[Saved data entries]
>>>>>

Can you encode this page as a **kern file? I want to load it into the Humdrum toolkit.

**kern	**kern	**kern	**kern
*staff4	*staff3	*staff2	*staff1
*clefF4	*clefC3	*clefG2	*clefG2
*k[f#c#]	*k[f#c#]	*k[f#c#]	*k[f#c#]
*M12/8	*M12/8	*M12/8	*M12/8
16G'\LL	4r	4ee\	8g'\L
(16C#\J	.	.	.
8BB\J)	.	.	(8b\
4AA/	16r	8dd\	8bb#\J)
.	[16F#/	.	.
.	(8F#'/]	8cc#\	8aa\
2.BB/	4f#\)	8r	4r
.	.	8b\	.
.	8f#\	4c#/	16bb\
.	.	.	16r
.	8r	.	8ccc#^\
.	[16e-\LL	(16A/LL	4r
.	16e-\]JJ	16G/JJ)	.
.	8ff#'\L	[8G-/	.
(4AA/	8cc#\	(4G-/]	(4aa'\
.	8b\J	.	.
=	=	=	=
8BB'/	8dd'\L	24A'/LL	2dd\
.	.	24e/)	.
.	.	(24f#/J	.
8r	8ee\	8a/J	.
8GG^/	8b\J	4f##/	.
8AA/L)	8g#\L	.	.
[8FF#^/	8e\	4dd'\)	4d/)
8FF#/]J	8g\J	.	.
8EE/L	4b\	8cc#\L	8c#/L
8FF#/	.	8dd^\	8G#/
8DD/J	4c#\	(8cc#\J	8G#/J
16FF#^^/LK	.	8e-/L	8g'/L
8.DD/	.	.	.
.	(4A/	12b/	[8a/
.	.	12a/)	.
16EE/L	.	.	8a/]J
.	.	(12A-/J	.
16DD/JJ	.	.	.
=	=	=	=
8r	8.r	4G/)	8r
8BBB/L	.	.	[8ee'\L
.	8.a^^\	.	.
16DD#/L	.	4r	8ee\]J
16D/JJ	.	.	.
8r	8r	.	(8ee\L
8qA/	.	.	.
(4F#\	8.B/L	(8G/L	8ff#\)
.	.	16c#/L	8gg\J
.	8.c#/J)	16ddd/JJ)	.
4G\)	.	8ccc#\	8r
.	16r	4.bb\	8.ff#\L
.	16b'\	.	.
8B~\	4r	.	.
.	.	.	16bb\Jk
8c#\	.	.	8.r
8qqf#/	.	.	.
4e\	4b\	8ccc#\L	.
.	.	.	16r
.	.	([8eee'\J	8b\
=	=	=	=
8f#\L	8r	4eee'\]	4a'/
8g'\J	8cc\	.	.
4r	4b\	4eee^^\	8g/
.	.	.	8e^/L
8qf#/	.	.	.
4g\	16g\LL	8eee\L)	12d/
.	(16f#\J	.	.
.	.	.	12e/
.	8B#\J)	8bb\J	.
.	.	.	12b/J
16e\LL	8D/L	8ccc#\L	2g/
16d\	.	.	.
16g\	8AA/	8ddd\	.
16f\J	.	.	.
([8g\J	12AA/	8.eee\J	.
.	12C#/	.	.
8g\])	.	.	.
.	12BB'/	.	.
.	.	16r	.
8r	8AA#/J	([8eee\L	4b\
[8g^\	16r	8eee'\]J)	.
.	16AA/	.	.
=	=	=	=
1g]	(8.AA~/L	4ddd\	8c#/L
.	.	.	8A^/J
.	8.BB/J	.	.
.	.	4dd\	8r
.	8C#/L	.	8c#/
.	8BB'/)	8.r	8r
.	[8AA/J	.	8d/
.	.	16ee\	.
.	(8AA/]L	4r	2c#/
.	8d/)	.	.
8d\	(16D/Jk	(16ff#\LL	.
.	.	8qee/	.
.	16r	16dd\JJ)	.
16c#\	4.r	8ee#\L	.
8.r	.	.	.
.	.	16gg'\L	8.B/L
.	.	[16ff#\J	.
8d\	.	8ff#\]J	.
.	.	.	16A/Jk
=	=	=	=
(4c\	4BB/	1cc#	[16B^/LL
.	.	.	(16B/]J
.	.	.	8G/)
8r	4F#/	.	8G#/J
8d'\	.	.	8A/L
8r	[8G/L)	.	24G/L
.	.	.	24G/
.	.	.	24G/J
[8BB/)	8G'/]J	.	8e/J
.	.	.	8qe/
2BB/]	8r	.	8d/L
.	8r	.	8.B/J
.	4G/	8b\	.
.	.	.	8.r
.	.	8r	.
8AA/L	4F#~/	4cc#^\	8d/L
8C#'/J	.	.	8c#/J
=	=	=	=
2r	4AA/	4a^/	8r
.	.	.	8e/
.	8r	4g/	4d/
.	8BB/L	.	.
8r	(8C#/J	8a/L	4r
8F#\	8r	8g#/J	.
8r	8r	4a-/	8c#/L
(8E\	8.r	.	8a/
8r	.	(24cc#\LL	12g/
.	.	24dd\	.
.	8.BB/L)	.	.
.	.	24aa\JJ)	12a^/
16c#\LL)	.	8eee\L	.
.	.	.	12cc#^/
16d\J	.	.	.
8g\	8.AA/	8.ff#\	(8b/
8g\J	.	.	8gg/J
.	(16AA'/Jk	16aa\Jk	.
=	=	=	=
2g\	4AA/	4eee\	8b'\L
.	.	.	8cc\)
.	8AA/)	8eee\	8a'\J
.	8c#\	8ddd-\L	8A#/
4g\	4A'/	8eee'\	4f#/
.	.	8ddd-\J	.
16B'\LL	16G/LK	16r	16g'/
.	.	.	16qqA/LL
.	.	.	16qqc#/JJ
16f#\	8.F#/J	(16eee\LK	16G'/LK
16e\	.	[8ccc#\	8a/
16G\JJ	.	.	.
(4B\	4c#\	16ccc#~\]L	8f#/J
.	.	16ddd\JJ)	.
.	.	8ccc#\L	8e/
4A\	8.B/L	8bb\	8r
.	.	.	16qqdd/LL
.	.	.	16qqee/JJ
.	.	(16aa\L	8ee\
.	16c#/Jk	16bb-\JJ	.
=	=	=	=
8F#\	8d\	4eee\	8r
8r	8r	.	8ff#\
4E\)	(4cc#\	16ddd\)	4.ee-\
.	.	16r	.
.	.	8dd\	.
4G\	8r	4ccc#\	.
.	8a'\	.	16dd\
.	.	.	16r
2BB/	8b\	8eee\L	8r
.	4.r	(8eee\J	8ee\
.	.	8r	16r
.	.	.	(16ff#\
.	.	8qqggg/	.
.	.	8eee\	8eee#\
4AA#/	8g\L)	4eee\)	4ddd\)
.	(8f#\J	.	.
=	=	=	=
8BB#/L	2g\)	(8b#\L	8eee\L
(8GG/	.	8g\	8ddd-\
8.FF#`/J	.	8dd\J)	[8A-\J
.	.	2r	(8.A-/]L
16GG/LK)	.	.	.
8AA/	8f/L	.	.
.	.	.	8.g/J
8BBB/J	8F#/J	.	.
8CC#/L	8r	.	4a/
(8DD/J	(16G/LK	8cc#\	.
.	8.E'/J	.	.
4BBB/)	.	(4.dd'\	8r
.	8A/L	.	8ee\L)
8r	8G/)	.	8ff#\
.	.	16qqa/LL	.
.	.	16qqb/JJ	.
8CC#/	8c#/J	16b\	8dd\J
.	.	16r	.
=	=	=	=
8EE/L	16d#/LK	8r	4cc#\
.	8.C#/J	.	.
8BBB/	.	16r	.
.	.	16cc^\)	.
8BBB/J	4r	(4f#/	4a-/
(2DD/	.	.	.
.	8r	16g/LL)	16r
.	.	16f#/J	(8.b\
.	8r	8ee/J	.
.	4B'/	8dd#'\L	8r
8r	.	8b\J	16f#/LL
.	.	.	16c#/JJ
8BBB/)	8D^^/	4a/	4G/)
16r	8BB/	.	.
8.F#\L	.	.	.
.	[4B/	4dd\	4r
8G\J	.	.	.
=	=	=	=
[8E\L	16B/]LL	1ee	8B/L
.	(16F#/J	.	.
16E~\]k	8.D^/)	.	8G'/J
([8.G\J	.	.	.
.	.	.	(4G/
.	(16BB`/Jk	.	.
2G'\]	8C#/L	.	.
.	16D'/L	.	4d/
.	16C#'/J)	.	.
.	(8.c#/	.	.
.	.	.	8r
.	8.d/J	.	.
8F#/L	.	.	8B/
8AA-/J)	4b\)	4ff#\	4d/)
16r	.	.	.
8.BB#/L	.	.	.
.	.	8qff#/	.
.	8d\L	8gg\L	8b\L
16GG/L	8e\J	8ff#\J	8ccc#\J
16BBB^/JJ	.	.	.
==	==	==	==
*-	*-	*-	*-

<<<<<

> _Your task_: State how many lines of the records contain the string "kern", with case counting. Reply with the number only.

> _Output_: 2